> [BRIEF]: In the data below, find the lines containing "camera" and say how many there are, nothing more.

Collection entries
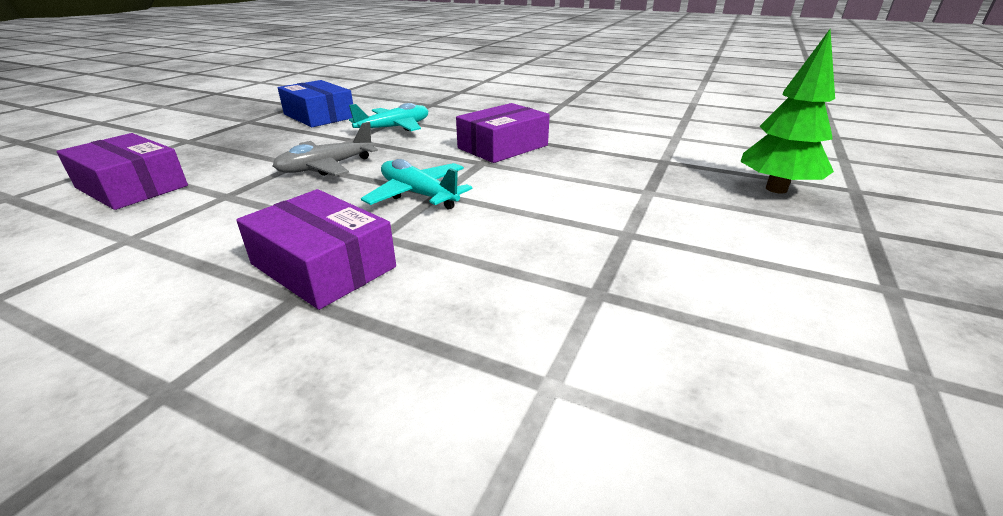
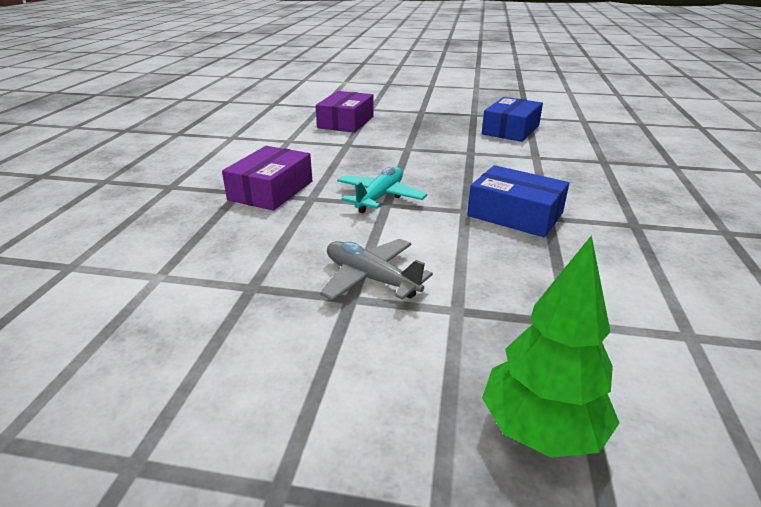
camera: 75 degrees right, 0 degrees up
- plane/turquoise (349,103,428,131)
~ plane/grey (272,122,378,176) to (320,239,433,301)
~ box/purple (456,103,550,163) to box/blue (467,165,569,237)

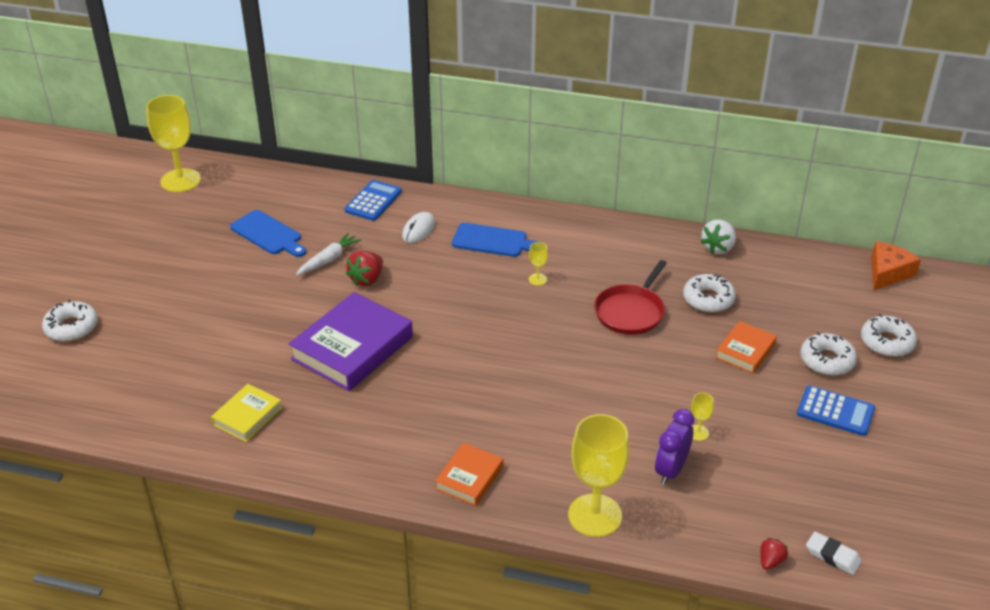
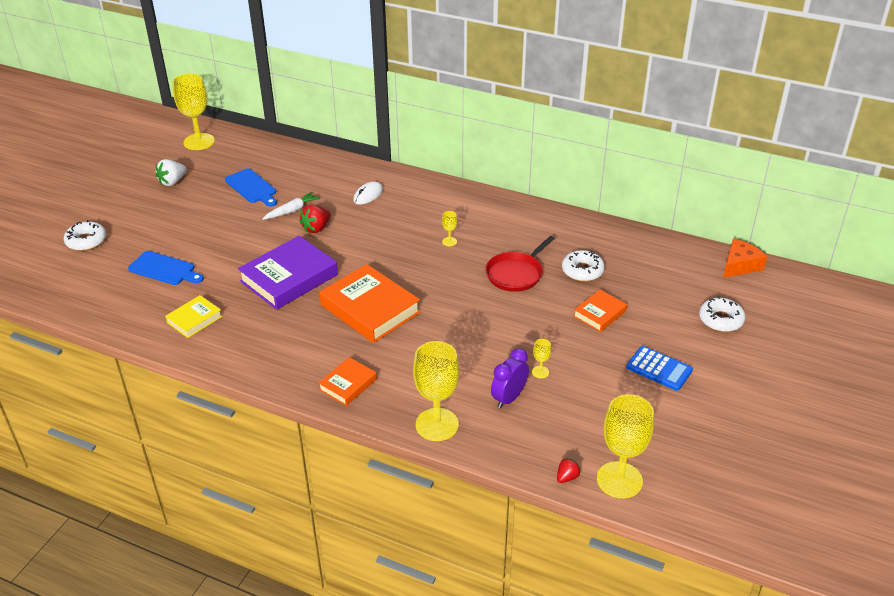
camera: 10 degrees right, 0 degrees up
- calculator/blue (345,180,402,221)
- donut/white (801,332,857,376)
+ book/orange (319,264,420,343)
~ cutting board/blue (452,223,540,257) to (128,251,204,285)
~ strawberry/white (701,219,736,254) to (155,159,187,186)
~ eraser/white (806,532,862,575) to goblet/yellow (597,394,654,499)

> [SOLUTION FOR THIS EXERCISE]: 2